**Directions:** Return the listing below exactly, with the pictures dropped.

**Source data:**
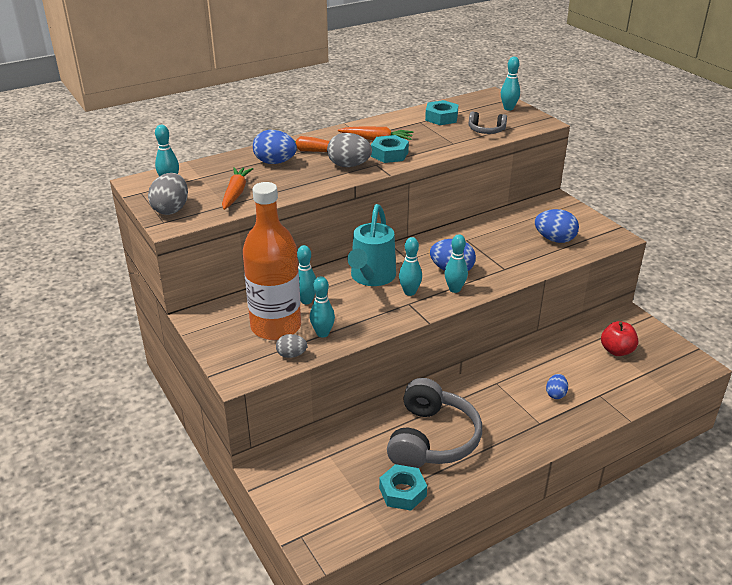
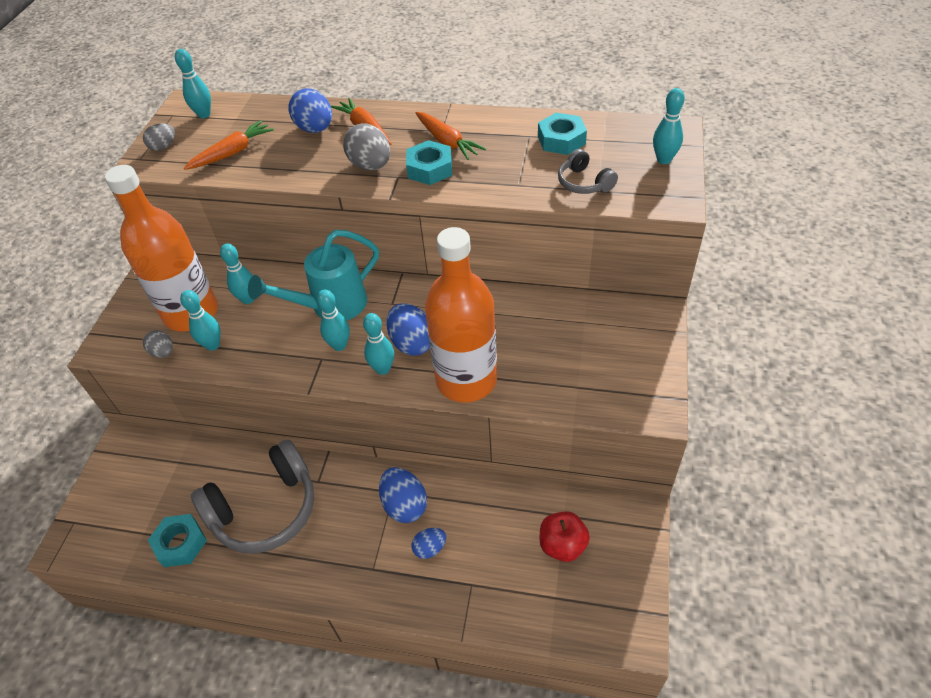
camera: 45 degrees right, 15 degrees up
(171, 209) = (163, 147): grey egg -> grey egg, size x0.60
(509, 271) = (466, 380): none -> orange bottle
(554, 239) = (574, 369): blue egg -> blue egg (404, 505)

**Your response:**
camera: 45 degrees right, 15 degrees up
(171, 209) = (163, 147): grey egg -> grey egg, size x0.60
(509, 271) = (466, 380): none -> orange bottle
(554, 239) = (574, 369): blue egg -> blue egg (404, 505)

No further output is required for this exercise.